Records provided:
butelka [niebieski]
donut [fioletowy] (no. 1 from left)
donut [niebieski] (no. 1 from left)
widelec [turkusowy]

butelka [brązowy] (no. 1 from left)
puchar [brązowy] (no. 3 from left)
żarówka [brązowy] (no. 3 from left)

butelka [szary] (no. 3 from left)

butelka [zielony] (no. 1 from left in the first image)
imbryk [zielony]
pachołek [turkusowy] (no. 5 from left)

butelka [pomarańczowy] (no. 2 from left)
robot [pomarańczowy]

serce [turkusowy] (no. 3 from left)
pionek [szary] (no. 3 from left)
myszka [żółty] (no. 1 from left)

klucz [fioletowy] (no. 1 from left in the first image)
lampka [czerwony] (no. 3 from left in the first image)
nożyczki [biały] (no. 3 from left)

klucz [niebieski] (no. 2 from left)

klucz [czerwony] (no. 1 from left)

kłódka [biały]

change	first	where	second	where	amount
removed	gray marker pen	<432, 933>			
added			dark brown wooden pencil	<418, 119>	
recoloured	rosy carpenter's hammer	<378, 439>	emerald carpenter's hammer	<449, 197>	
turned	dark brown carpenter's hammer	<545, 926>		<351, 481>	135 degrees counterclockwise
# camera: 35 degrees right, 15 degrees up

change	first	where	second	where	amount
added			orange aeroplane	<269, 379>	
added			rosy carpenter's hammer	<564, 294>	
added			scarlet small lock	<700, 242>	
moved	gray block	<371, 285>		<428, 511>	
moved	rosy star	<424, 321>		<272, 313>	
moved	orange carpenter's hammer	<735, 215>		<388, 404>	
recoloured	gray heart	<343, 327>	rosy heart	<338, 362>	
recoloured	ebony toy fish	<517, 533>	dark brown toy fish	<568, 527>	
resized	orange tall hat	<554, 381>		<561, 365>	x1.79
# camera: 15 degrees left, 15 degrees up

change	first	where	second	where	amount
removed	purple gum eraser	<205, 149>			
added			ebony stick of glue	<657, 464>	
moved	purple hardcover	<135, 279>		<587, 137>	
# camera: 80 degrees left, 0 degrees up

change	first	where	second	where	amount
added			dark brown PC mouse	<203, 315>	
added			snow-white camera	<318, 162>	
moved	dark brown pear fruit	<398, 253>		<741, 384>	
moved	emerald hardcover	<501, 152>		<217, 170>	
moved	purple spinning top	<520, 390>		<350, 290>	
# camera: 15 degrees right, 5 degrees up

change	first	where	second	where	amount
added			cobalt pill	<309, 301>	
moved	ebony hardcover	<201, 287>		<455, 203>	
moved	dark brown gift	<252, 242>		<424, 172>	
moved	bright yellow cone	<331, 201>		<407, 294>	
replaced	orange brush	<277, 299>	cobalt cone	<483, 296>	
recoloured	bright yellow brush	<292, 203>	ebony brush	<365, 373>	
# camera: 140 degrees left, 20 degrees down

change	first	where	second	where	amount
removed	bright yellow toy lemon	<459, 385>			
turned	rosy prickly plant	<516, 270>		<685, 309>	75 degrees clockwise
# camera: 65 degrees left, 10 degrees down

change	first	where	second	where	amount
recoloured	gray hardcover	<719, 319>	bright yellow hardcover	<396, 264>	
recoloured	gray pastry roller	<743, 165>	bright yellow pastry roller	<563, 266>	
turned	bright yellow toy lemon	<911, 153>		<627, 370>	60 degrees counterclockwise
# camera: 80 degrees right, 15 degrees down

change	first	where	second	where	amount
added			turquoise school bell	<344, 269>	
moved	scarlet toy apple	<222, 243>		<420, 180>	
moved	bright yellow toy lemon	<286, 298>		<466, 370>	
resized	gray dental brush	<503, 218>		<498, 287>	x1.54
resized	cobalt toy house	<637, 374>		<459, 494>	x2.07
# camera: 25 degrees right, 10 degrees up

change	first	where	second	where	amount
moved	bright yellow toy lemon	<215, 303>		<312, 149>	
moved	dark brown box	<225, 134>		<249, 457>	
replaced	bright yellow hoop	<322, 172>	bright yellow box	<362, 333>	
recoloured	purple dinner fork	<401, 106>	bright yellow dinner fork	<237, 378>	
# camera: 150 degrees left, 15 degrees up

What is expected:
Go through the listing above and reproduce all of it exactly.

Output:
butelka [niebieski]
donut [fioletowy] (no. 1 from left)
donut [niebieski] (no. 1 from left)
widelec [turkusowy]

butelka [brązowy] (no. 1 from left)
puchar [brązowy] (no. 3 from left)
żarówka [brązowy] (no. 3 from left)

butelka [szary] (no. 3 from left)

butelka [zielony] (no. 1 from left in the first image)
imbryk [zielony]
pachołek [turkusowy] (no. 5 from left)

butelka [pomarańczowy] (no. 2 from left)
robot [pomarańczowy]

serce [turkusowy] (no. 3 from left)
pionek [szary] (no. 3 from left)
myszka [żółty] (no. 1 from left)

klucz [fioletowy] (no. 1 from left in the first image)
lampka [czerwony] (no. 3 from left in the first image)
nożyczki [biały] (no. 3 from left)

klucz [niebieski] (no. 2 from left)

klucz [czerwony] (no. 1 from left)

kłódka [biały]

change	first	where	second	where	amount
removed	gray marker pen	<432, 933>			
added			dark brown wooden pencil	<418, 119>	
recoloured	rosy carpenter's hammer	<378, 439>	emerald carpenter's hammer	<449, 197>	
turned	dark brown carpenter's hammer	<545, 926>		<351, 481>	135 degrees counterclockwise
# camera: 35 degrees right, 15 degrees up

change	first	where	second	where	amount
added			orange aeroplane	<269, 379>	
added			rosy carpenter's hammer	<564, 294>	
added			scarlet small lock	<700, 242>	
moved	gray block	<371, 285>		<428, 511>	
moved	rosy star	<424, 321>		<272, 313>	
moved	orange carpenter's hammer	<735, 215>		<388, 404>	
recoloured	gray heart	<343, 327>	rosy heart	<338, 362>	
recoloured	ebony toy fish	<517, 533>	dark brown toy fish	<568, 527>	
resized	orange tall hat	<554, 381>		<561, 365>	x1.79
# camera: 15 degrees left, 15 degrees up

change	first	where	second	where	amount
removed	purple gum eraser	<205, 149>			
added			ebony stick of glue	<657, 464>	
moved	purple hardcover	<135, 279>		<587, 137>	
# camera: 80 degrees left, 0 degrees up

change	first	where	second	where	amount
added			dark brown PC mouse	<203, 315>	
added			snow-white camera	<318, 162>	
moved	dark brown pear fruit	<398, 253>		<741, 384>	
moved	emerald hardcover	<501, 152>		<217, 170>	
moved	purple spinning top	<520, 390>		<350, 290>	
# camera: 15 degrees right, 5 degrees up

change	first	where	second	where	amount
added			cobalt pill	<309, 301>	
moved	ebony hardcover	<201, 287>		<455, 203>	
moved	dark brown gift	<252, 242>		<424, 172>	
moved	bright yellow cone	<331, 201>		<407, 294>	
replaced	orange brush	<277, 299>	cobalt cone	<483, 296>	
recoloured	bright yellow brush	<292, 203>	ebony brush	<365, 373>	
# camera: 140 degrees left, 20 degrees down

change	first	where	second	where	amount
removed	bright yellow toy lemon	<459, 385>			
turned	rosy prickly plant	<516, 270>		<685, 309>	75 degrees clockwise
# camera: 65 degrees left, 10 degrees down

change	first	where	second	where	amount
recoloured	gray hardcover	<719, 319>	bright yellow hardcover	<396, 264>	
recoloured	gray pastry roller	<743, 165>	bright yellow pastry roller	<563, 266>	
turned	bright yellow toy lemon	<911, 153>		<627, 370>	60 degrees counterclockwise
# camera: 80 degrees right, 15 degrees down

change	first	where	second	where	amount
added			turquoise school bell	<344, 269>	
moved	scarlet toy apple	<222, 243>		<420, 180>	
moved	bright yellow toy lemon	<286, 298>		<466, 370>	
resized	gray dental brush	<503, 218>		<498, 287>	x1.54
resized	cobalt toy house	<637, 374>		<459, 494>	x2.07
# camera: 25 degrees right, 10 degrees up

change	first	where	second	where	amount
moved	bright yellow toy lemon	<215, 303>		<312, 149>	
moved	dark brown box	<225, 134>		<249, 457>	
replaced	bright yellow hoop	<322, 172>	bright yellow box	<362, 333>	
recoloured	purple dinner fork	<401, 106>	bright yellow dinner fork	<237, 378>	
# camera: 150 degrees left, 15 degrees up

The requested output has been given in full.